Your goal
Your task is to write out the lines from the line containing "R8: 22 (3V3, VLOAD) -> 47 (3V3, VLOAD)" through the last line of the material, exactly.

Dataset Block Start

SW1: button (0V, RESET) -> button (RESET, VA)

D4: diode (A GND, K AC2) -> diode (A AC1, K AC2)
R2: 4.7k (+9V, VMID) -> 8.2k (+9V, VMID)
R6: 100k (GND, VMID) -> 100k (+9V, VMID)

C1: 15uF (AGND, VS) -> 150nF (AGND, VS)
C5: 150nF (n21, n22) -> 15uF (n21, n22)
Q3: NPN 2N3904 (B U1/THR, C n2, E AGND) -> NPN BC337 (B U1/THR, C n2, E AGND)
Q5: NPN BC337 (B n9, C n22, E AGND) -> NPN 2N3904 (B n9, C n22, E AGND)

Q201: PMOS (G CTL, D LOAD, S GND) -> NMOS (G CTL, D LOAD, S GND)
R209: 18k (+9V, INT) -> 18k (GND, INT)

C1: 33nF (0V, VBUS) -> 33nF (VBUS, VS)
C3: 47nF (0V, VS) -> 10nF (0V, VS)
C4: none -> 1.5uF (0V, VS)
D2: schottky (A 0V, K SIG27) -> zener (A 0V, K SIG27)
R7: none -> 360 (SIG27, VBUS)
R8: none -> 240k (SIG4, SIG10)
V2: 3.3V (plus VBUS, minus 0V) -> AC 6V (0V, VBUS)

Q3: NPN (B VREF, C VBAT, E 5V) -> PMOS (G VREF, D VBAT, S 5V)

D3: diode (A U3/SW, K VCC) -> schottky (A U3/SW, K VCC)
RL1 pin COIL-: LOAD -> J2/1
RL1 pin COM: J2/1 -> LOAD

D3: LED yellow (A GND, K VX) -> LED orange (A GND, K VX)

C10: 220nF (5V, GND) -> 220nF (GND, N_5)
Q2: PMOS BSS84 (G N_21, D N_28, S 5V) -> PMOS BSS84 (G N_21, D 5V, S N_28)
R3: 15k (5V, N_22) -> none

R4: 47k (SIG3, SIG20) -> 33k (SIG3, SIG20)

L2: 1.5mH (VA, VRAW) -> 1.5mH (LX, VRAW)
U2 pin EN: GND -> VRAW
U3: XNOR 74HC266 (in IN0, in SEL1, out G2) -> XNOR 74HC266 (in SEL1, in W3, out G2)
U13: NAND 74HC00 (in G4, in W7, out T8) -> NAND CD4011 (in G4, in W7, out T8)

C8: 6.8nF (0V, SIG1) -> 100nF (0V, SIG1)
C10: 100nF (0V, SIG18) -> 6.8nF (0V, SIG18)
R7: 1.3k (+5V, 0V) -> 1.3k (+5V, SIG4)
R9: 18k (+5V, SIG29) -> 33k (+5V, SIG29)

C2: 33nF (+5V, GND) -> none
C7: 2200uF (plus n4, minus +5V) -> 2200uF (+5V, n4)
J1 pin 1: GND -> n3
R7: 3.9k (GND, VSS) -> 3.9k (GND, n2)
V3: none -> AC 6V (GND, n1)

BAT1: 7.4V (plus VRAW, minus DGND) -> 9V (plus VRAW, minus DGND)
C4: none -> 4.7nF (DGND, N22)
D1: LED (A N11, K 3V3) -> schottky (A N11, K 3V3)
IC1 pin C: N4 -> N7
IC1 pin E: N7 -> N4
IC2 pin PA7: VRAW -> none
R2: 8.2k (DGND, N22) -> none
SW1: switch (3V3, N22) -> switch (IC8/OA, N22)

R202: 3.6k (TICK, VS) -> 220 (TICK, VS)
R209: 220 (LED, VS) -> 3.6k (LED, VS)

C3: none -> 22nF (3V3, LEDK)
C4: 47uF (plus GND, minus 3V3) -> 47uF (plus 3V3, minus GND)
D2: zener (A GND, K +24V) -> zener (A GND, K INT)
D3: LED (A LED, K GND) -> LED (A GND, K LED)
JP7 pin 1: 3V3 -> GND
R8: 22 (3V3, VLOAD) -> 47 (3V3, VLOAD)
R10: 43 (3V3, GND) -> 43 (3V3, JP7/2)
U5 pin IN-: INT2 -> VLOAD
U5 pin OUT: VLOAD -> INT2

Dataset Block End

Solution below
R8: 22 (3V3, VLOAD) -> 47 (3V3, VLOAD)
R10: 43 (3V3, GND) -> 43 (3V3, JP7/2)
U5 pin IN-: INT2 -> VLOAD
U5 pin OUT: VLOAD -> INT2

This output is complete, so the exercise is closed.